**What is required**
How many lines in the records below contain the word "pear"? Answer with the number alone.

(Information provided)

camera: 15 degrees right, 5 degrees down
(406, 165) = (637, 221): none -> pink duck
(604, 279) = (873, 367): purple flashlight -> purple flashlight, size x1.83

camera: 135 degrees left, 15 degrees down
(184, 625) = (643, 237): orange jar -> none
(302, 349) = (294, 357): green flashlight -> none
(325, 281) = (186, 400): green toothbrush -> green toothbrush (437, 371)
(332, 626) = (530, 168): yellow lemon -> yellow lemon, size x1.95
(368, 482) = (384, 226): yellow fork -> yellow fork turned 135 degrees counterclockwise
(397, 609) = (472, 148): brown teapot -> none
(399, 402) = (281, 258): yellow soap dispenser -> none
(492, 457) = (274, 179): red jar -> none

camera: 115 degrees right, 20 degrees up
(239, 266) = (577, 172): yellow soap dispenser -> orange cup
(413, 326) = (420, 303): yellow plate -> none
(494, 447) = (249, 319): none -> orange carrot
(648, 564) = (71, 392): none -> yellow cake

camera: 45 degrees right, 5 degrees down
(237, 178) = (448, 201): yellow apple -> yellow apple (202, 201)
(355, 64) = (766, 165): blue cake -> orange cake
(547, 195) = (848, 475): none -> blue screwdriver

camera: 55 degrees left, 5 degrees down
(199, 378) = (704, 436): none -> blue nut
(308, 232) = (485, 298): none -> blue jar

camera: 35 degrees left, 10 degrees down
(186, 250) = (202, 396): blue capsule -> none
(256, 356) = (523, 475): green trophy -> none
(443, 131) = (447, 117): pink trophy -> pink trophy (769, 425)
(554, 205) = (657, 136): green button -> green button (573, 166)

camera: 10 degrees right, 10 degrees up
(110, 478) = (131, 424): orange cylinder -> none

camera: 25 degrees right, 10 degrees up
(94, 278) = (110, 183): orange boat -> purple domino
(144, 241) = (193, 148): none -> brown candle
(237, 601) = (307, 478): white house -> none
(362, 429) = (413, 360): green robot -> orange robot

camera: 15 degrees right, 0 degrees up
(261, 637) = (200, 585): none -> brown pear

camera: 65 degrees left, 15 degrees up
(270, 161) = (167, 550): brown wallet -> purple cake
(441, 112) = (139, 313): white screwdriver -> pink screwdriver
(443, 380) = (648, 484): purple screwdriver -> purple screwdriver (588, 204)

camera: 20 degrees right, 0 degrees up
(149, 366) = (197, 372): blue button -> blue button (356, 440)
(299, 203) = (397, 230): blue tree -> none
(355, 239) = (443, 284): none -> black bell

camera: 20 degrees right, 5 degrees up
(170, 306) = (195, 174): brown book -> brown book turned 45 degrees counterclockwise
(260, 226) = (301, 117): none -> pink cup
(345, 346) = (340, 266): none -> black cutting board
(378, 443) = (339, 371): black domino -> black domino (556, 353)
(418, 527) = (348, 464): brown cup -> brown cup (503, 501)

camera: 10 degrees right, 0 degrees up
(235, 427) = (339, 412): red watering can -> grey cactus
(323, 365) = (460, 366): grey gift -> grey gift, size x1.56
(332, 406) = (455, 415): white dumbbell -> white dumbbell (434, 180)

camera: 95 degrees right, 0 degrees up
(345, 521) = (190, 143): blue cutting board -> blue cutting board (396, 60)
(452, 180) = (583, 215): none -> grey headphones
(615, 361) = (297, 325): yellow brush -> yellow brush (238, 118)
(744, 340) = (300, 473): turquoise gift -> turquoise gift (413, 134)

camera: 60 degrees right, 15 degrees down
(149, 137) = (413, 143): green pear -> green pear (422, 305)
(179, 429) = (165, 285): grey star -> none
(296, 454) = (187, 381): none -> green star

(End Information provided)

**Your response**
2